[Start of Attachment]

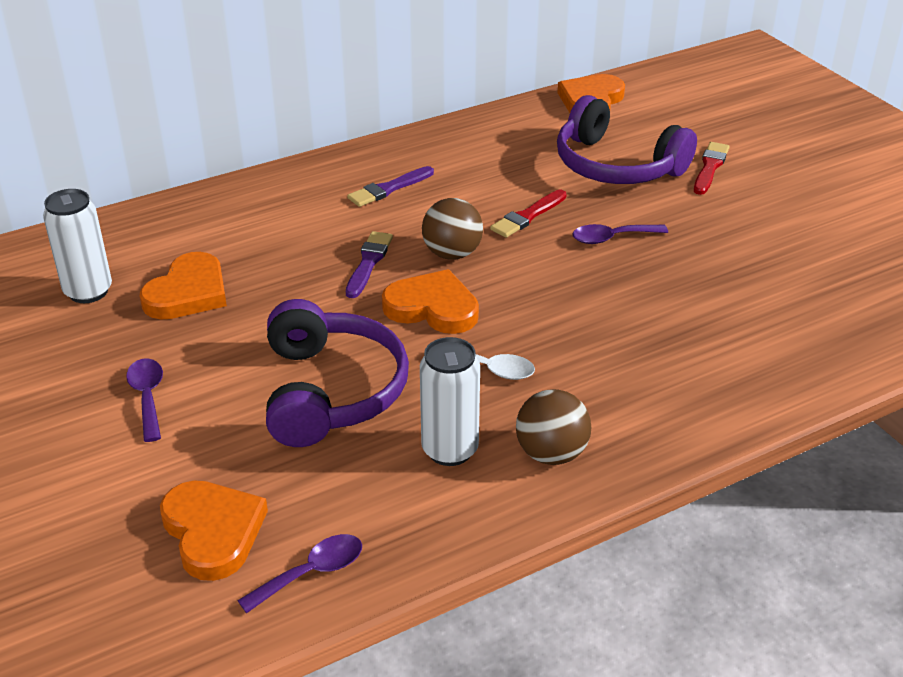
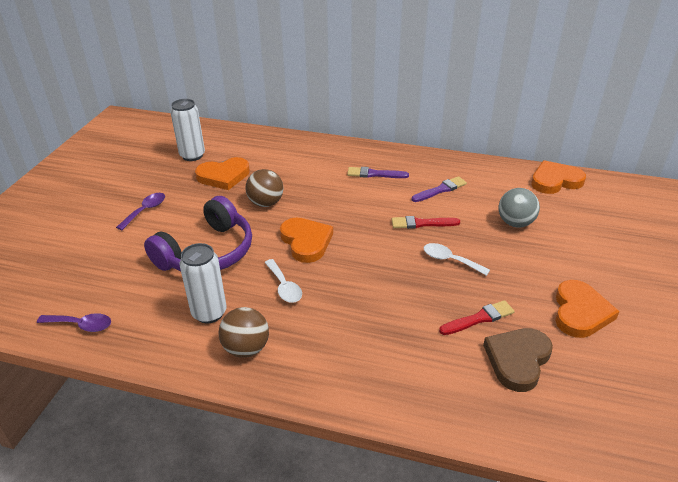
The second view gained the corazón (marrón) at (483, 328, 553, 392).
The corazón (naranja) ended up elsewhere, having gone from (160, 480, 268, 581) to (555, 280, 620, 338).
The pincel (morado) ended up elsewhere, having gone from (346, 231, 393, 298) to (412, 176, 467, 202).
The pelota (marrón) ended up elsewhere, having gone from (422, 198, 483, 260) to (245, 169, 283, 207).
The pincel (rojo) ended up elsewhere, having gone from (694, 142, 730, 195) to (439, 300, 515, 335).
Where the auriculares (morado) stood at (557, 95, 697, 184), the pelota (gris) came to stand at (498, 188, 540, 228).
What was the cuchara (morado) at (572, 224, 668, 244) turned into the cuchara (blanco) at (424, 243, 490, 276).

[End of Attachment]

■ PROBLEM TO SOLVE:
Since the pictures are not wanted, copy only the text of the records above, exactly.

■ COMPLETED EXERCISE:
The second view gained the corazón (marrón) at (483, 328, 553, 392).
The corazón (naranja) ended up elsewhere, having gone from (160, 480, 268, 581) to (555, 280, 620, 338).
The pincel (morado) ended up elsewhere, having gone from (346, 231, 393, 298) to (412, 176, 467, 202).
The pelota (marrón) ended up elsewhere, having gone from (422, 198, 483, 260) to (245, 169, 283, 207).
The pincel (rojo) ended up elsewhere, having gone from (694, 142, 730, 195) to (439, 300, 515, 335).
Where the auriculares (morado) stood at (557, 95, 697, 184), the pelota (gris) came to stand at (498, 188, 540, 228).
What was the cuchara (morado) at (572, 224, 668, 244) turned into the cuchara (blanco) at (424, 243, 490, 276).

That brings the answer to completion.